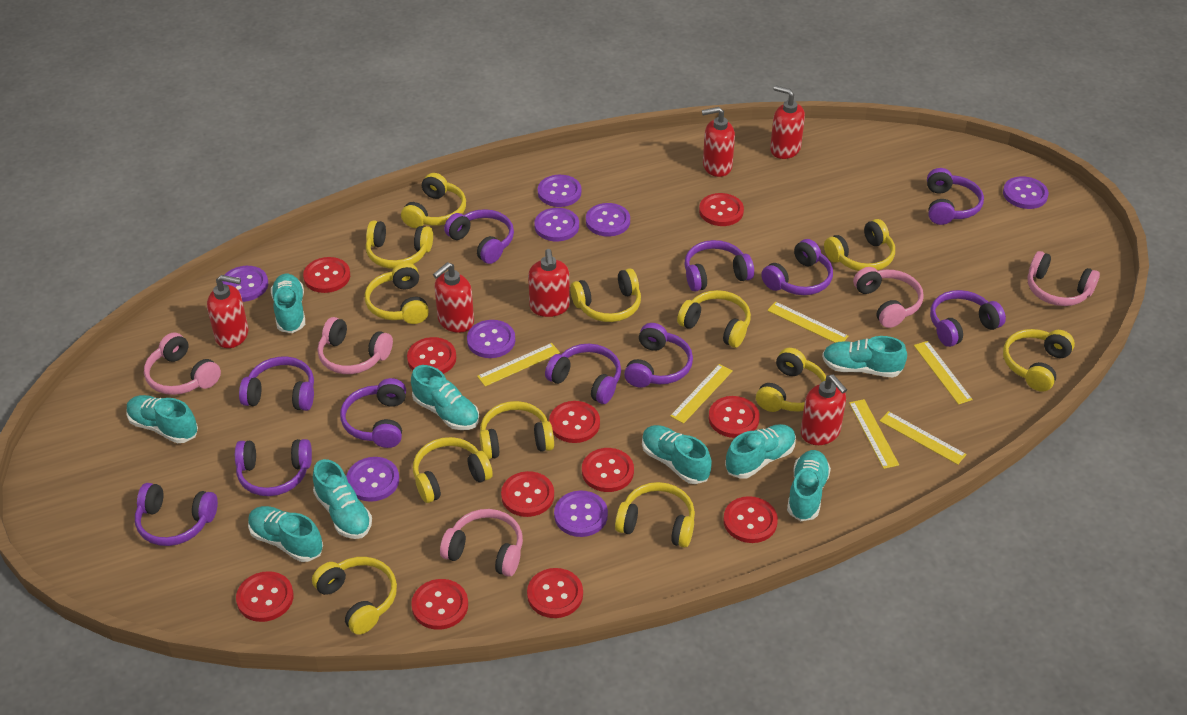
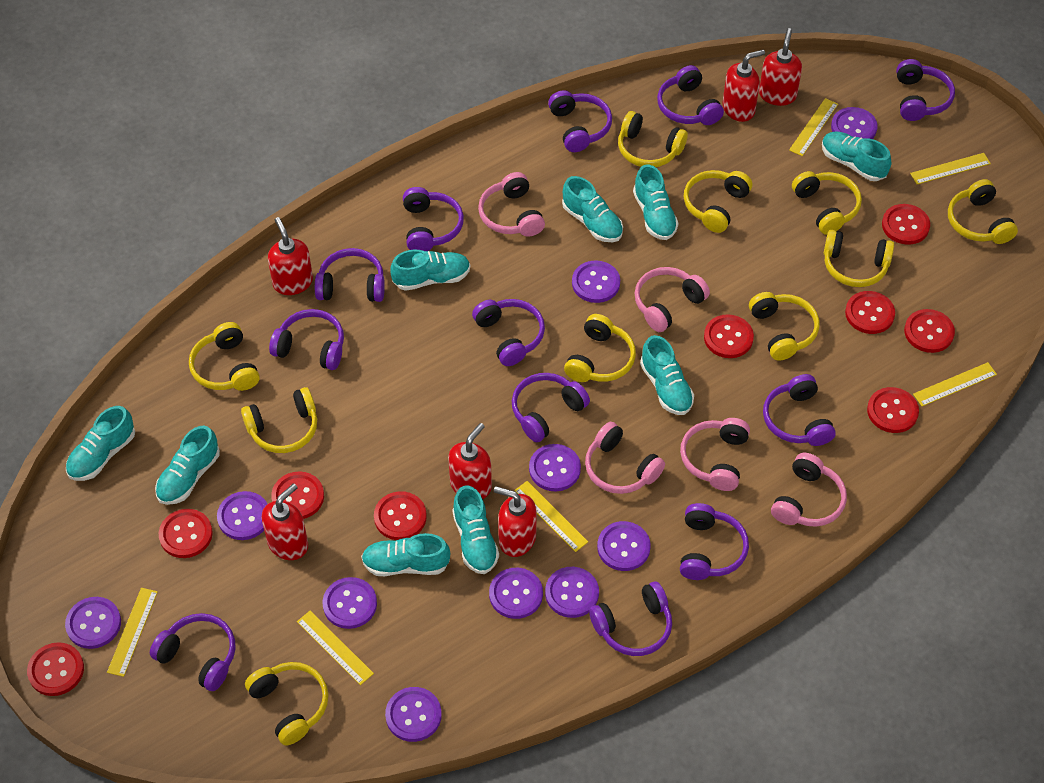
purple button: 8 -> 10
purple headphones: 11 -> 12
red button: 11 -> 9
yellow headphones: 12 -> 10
***
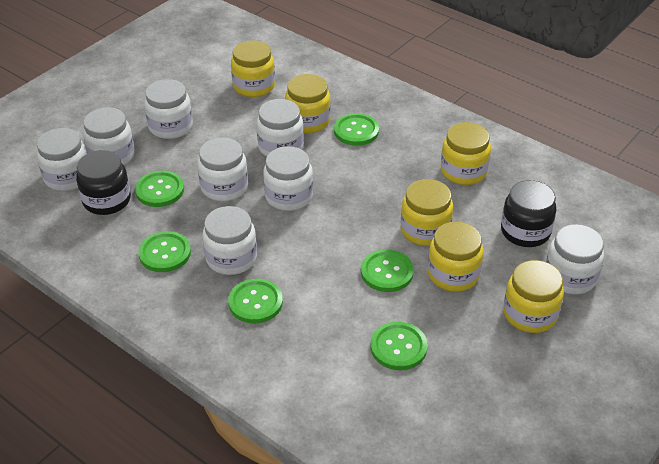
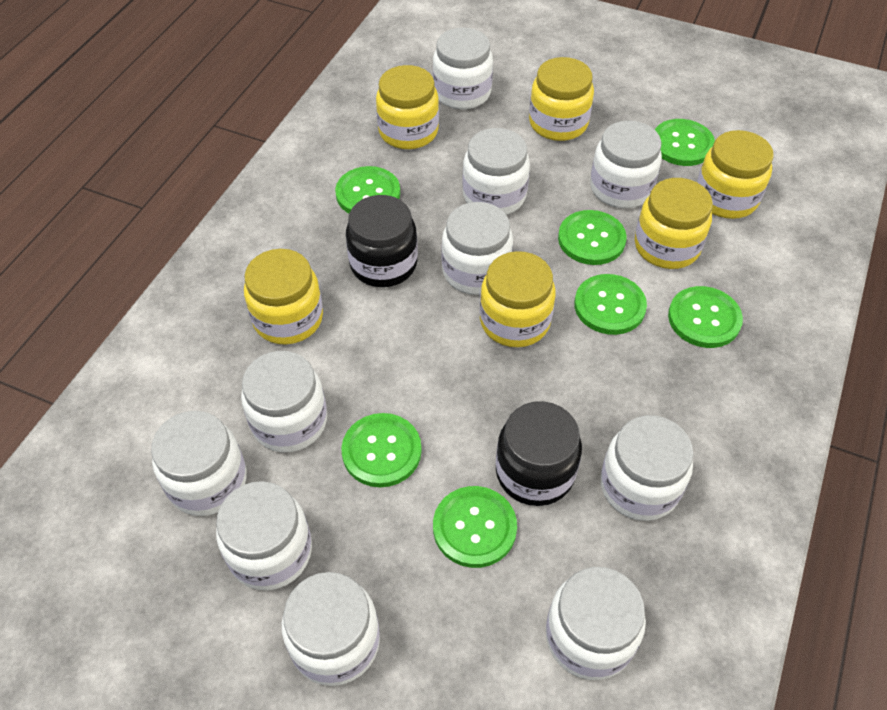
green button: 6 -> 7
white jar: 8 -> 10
***
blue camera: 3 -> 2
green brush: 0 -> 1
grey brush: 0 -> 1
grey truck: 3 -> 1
***
The response should hold exactly the lines starting at the line with "purple button: 8 -> 10" and ending at the line with "yellow headphones: 12 -> 10", and no other line of the material above.

» **Answer to this task**
purple button: 8 -> 10
purple headphones: 11 -> 12
red button: 11 -> 9
yellow headphones: 12 -> 10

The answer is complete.